• **Prompt**:
Check each line below for "camera" and say how many have it, with no other words.

• **Task data**:
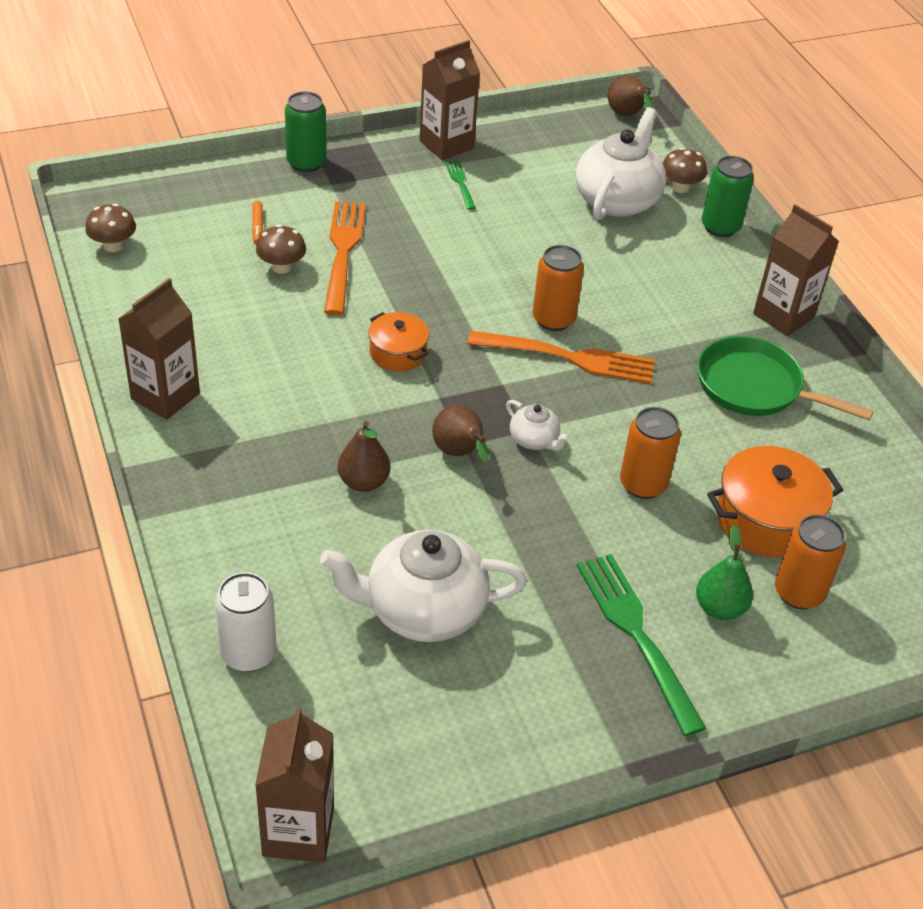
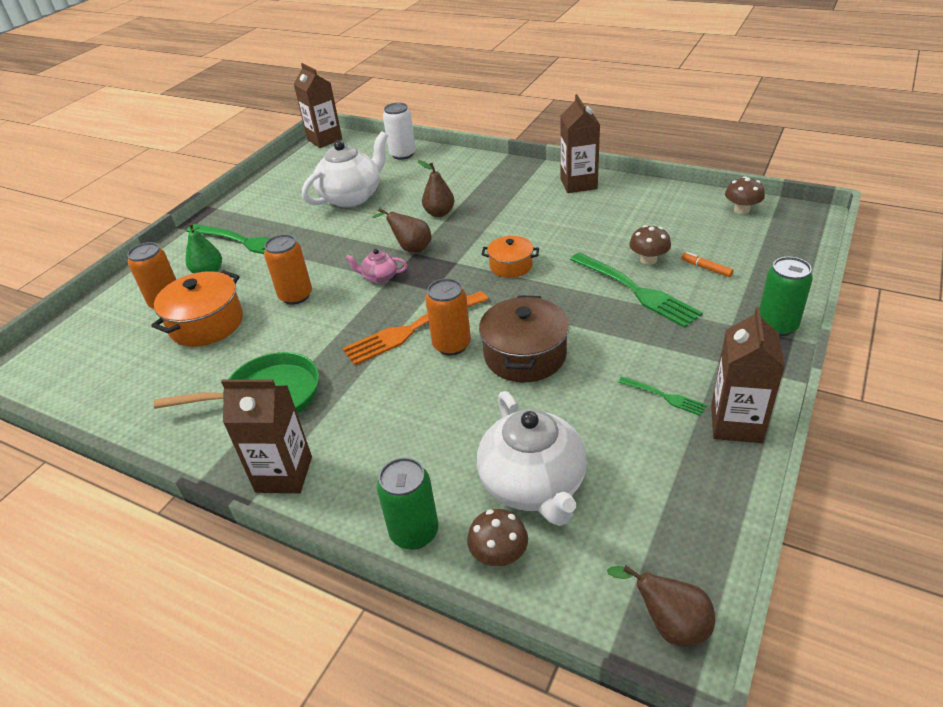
camera: 145 degrees right, 5 degrees down
(343, 252) = (636, 291): orange fork -> green fork
(509, 270) = (525, 355): none -> brown pot
(534, 440) = (379, 277): white teapot -> pink teapot

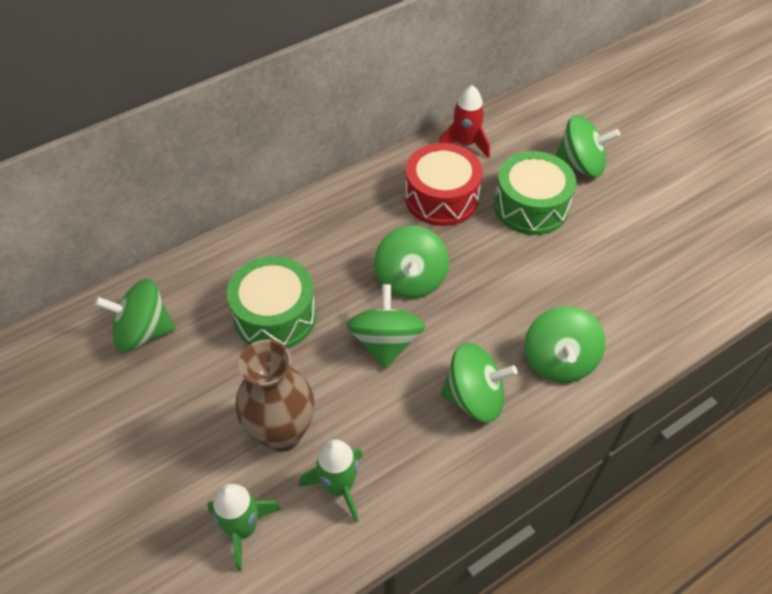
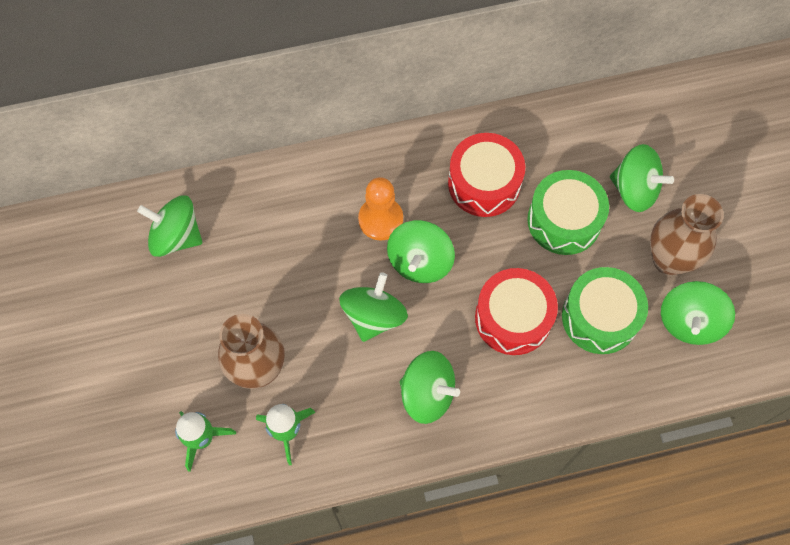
camera: 20 degrees right, 15 degrees up
(275, 315) = (290, 258): green drum -> green drum (600, 317)
(355, 255) = (380, 219): none -> orange pawn
(465, 143) = (533, 128): red rocket -> none
(525, 301) = (513, 318): none -> red drum
(558, 361) = (515, 385): green spinning top -> green spinning top (689, 321)
(641, 210) = (669, 259): none -> brown vase

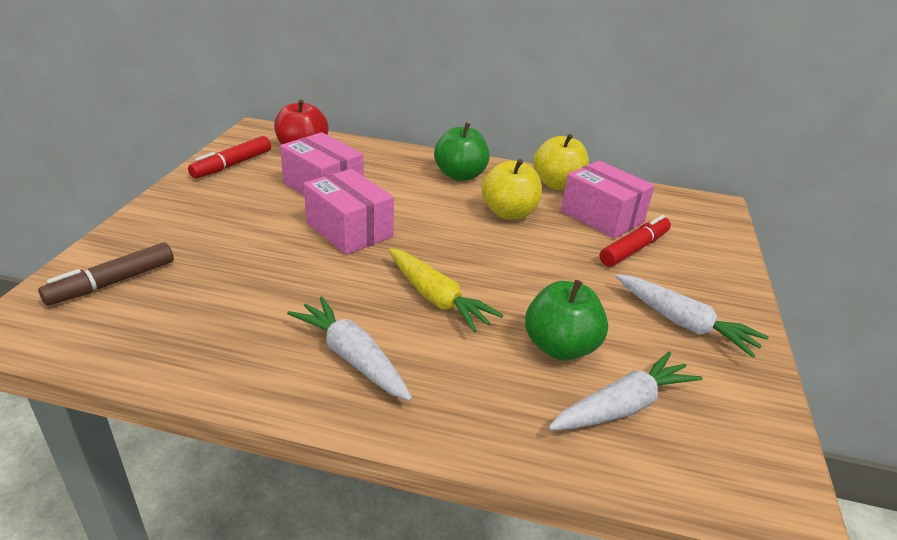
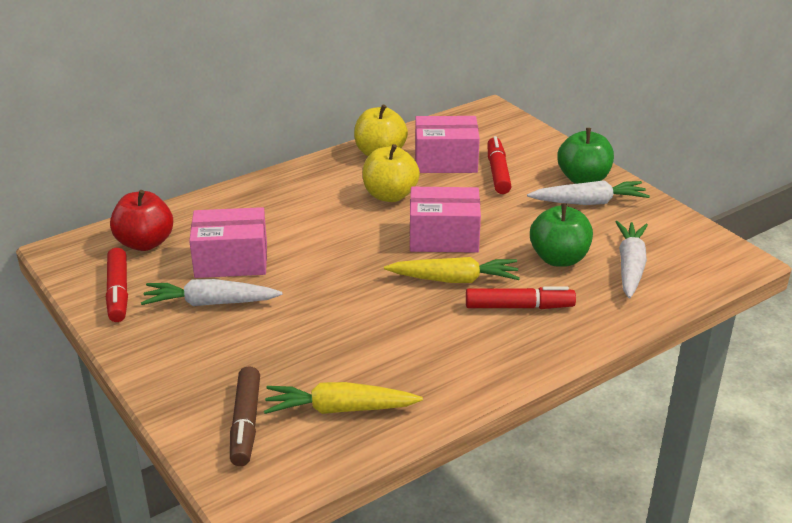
camera: 45 degrees left, 0 degrees up
(172, 321) = (340, 409): none -> yellow carrot
(349, 230) = (317, 277): pink box -> pink box (444, 237)
(352, 357) = (476, 344): white carrot -> white carrot (210, 303)
(445, 357) = (519, 307): none -> red marker
(460, 175) = (306, 187): green apple -> green apple (583, 179)

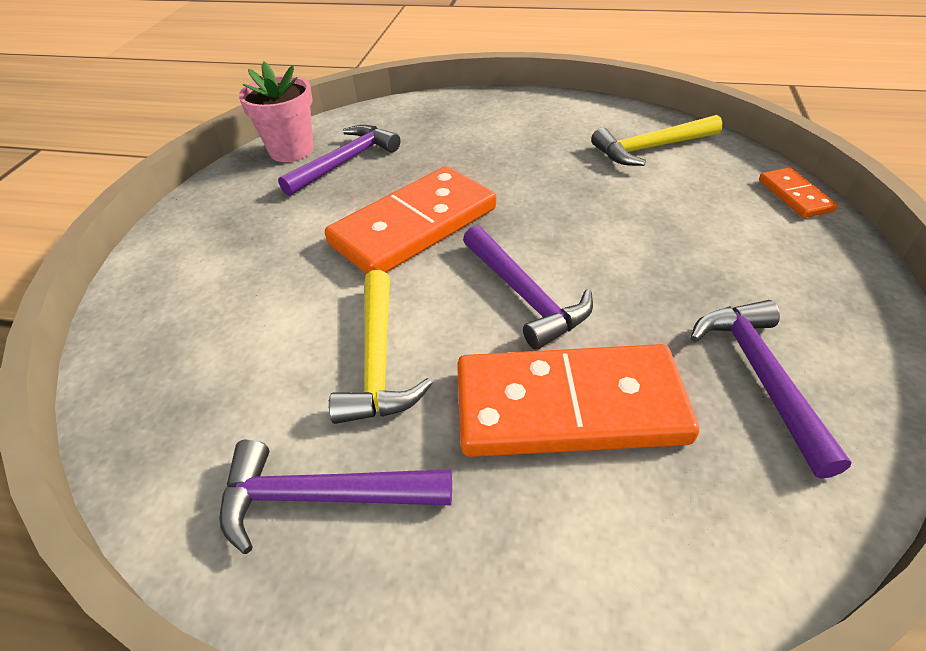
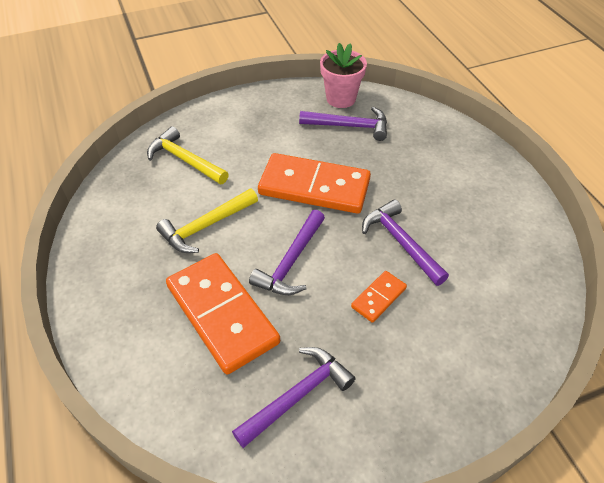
camera: 55 degrees right, 5 degrees up
(322, 496) = (123, 249): purple hammer -> purple hammer (401, 242)
(651, 148) = (503, 266): yellow hammer -> yellow hammer (185, 160)
(794, 195) = (514, 374): orange domino -> orange domino (378, 297)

• **Solution for this problem**:
4